(Collected data)
______
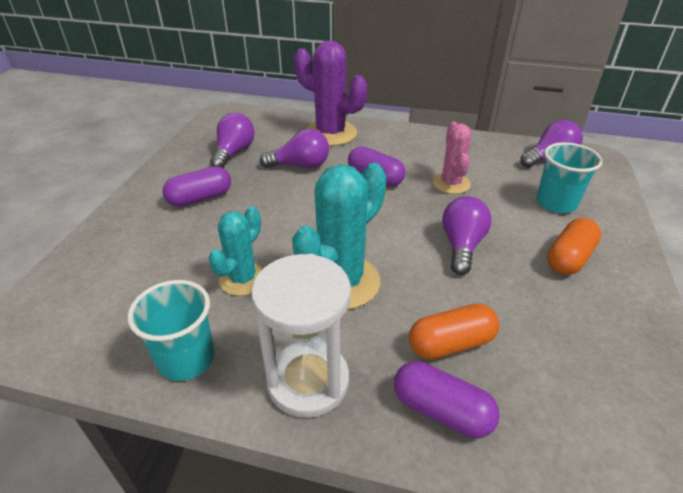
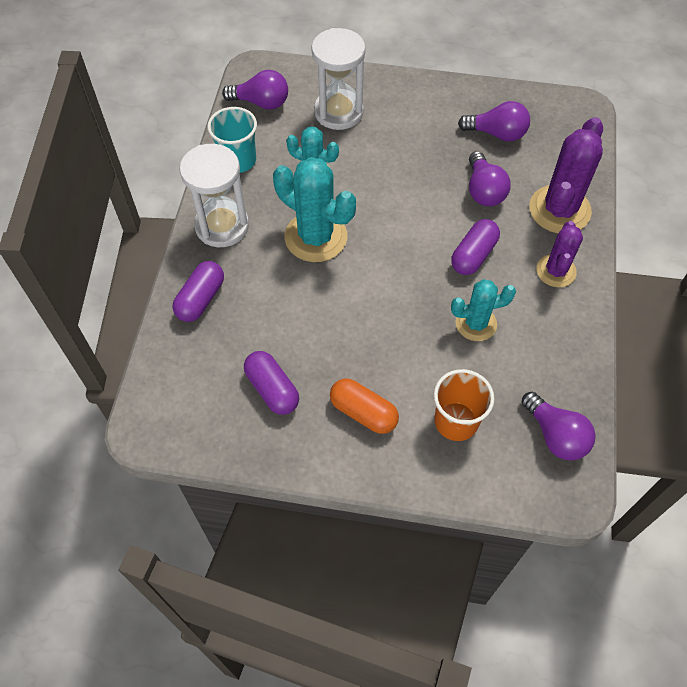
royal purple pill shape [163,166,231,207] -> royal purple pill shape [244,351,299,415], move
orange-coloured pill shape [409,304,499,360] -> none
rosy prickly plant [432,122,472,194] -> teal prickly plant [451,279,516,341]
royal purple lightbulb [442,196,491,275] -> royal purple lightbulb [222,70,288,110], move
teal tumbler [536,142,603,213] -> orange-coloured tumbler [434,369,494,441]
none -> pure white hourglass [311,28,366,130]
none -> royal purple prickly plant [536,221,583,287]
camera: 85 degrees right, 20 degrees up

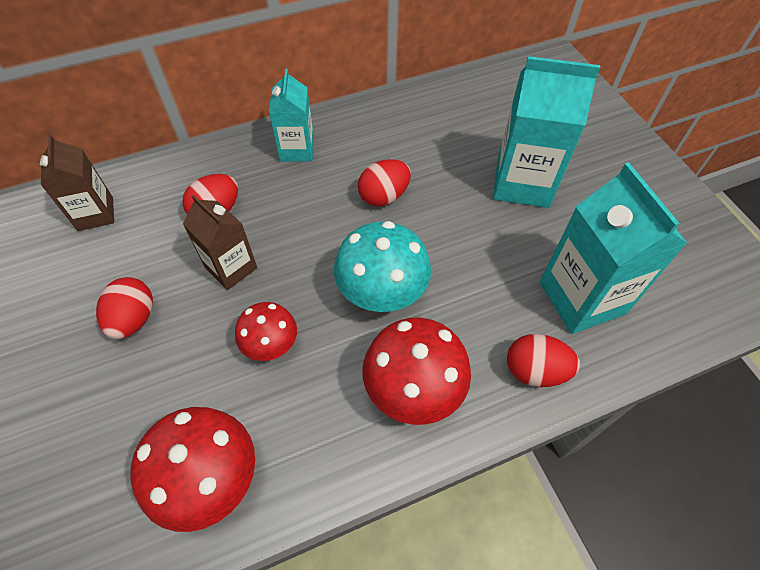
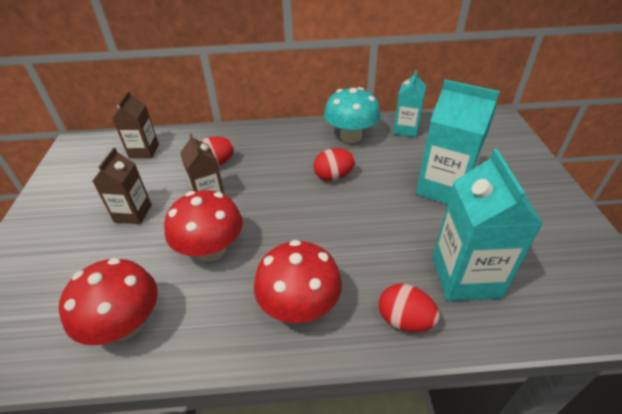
red toy egg [96,277,153,339] -> dark brown milk carton [93,148,152,224]
red toadstool [235,302,297,361] -> red toadstool [164,190,243,262], x1.63
teal milk carton [269,69,314,162] -> teal milk carton [393,70,426,137], move
teal toadstool [334,221,431,312] -> teal toadstool [324,87,381,143], move
camera: 20 degrees right, 15 degrees down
______
▶ [Problem to solve]: Give back every record exactly. Omit the pictures.

▶ [Solution]:
royal purple pill shape [163,166,231,207] -> royal purple pill shape [244,351,299,415], move
orange-coloured pill shape [409,304,499,360] -> none
rosy prickly plant [432,122,472,194] -> teal prickly plant [451,279,516,341]
royal purple lightbulb [442,196,491,275] -> royal purple lightbulb [222,70,288,110], move
teal tumbler [536,142,603,213] -> orange-coloured tumbler [434,369,494,441]
none -> pure white hourglass [311,28,366,130]
none -> royal purple prickly plant [536,221,583,287]
camera: 85 degrees right, 20 degrees up

red toy egg [96,277,153,339] -> dark brown milk carton [93,148,152,224]
red toadstool [235,302,297,361] -> red toadstool [164,190,243,262], x1.63
teal milk carton [269,69,314,162] -> teal milk carton [393,70,426,137], move
teal toadstool [334,221,431,312] -> teal toadstool [324,87,381,143], move
camera: 20 degrees right, 15 degrees down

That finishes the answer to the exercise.